Needed from the data below: every line from the one with "black glasses: 3 -> 5" up to and including the one with "yellow glasses: 6 -> 2", repeated exactly and with nothing else.

THE RECORDS:
'''

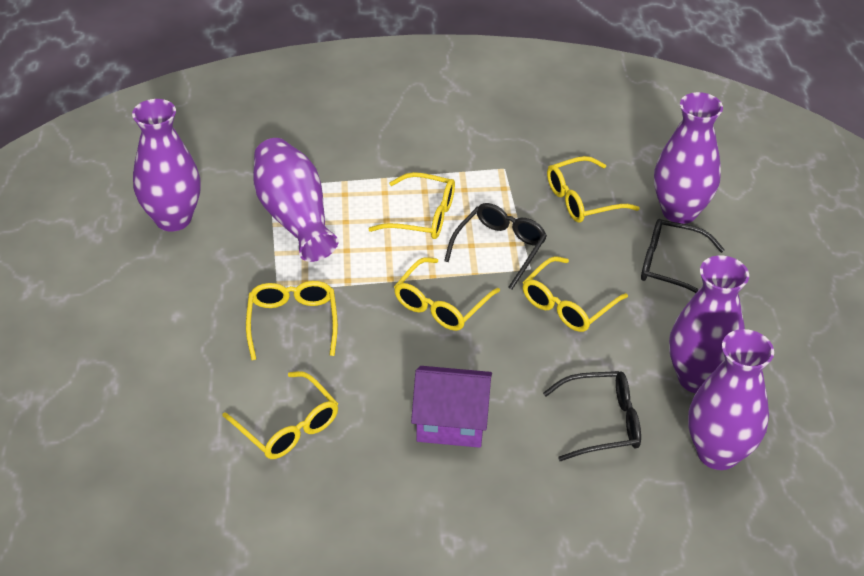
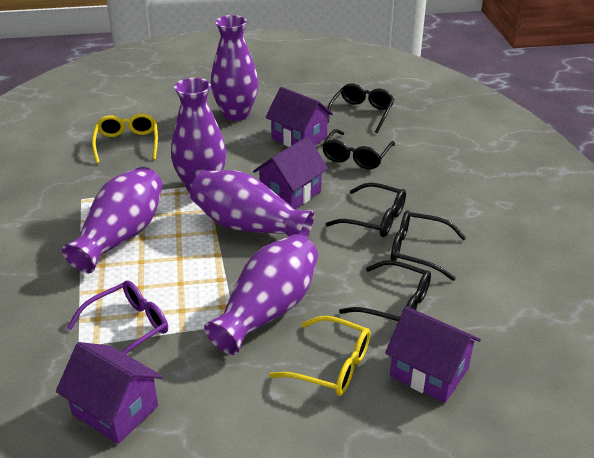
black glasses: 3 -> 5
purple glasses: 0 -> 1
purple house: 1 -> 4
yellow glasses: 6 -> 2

'''
'''

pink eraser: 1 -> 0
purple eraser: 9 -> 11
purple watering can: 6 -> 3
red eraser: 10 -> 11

'''

COMPLETED TASK:
black glasses: 3 -> 5
purple glasses: 0 -> 1
purple house: 1 -> 4
yellow glasses: 6 -> 2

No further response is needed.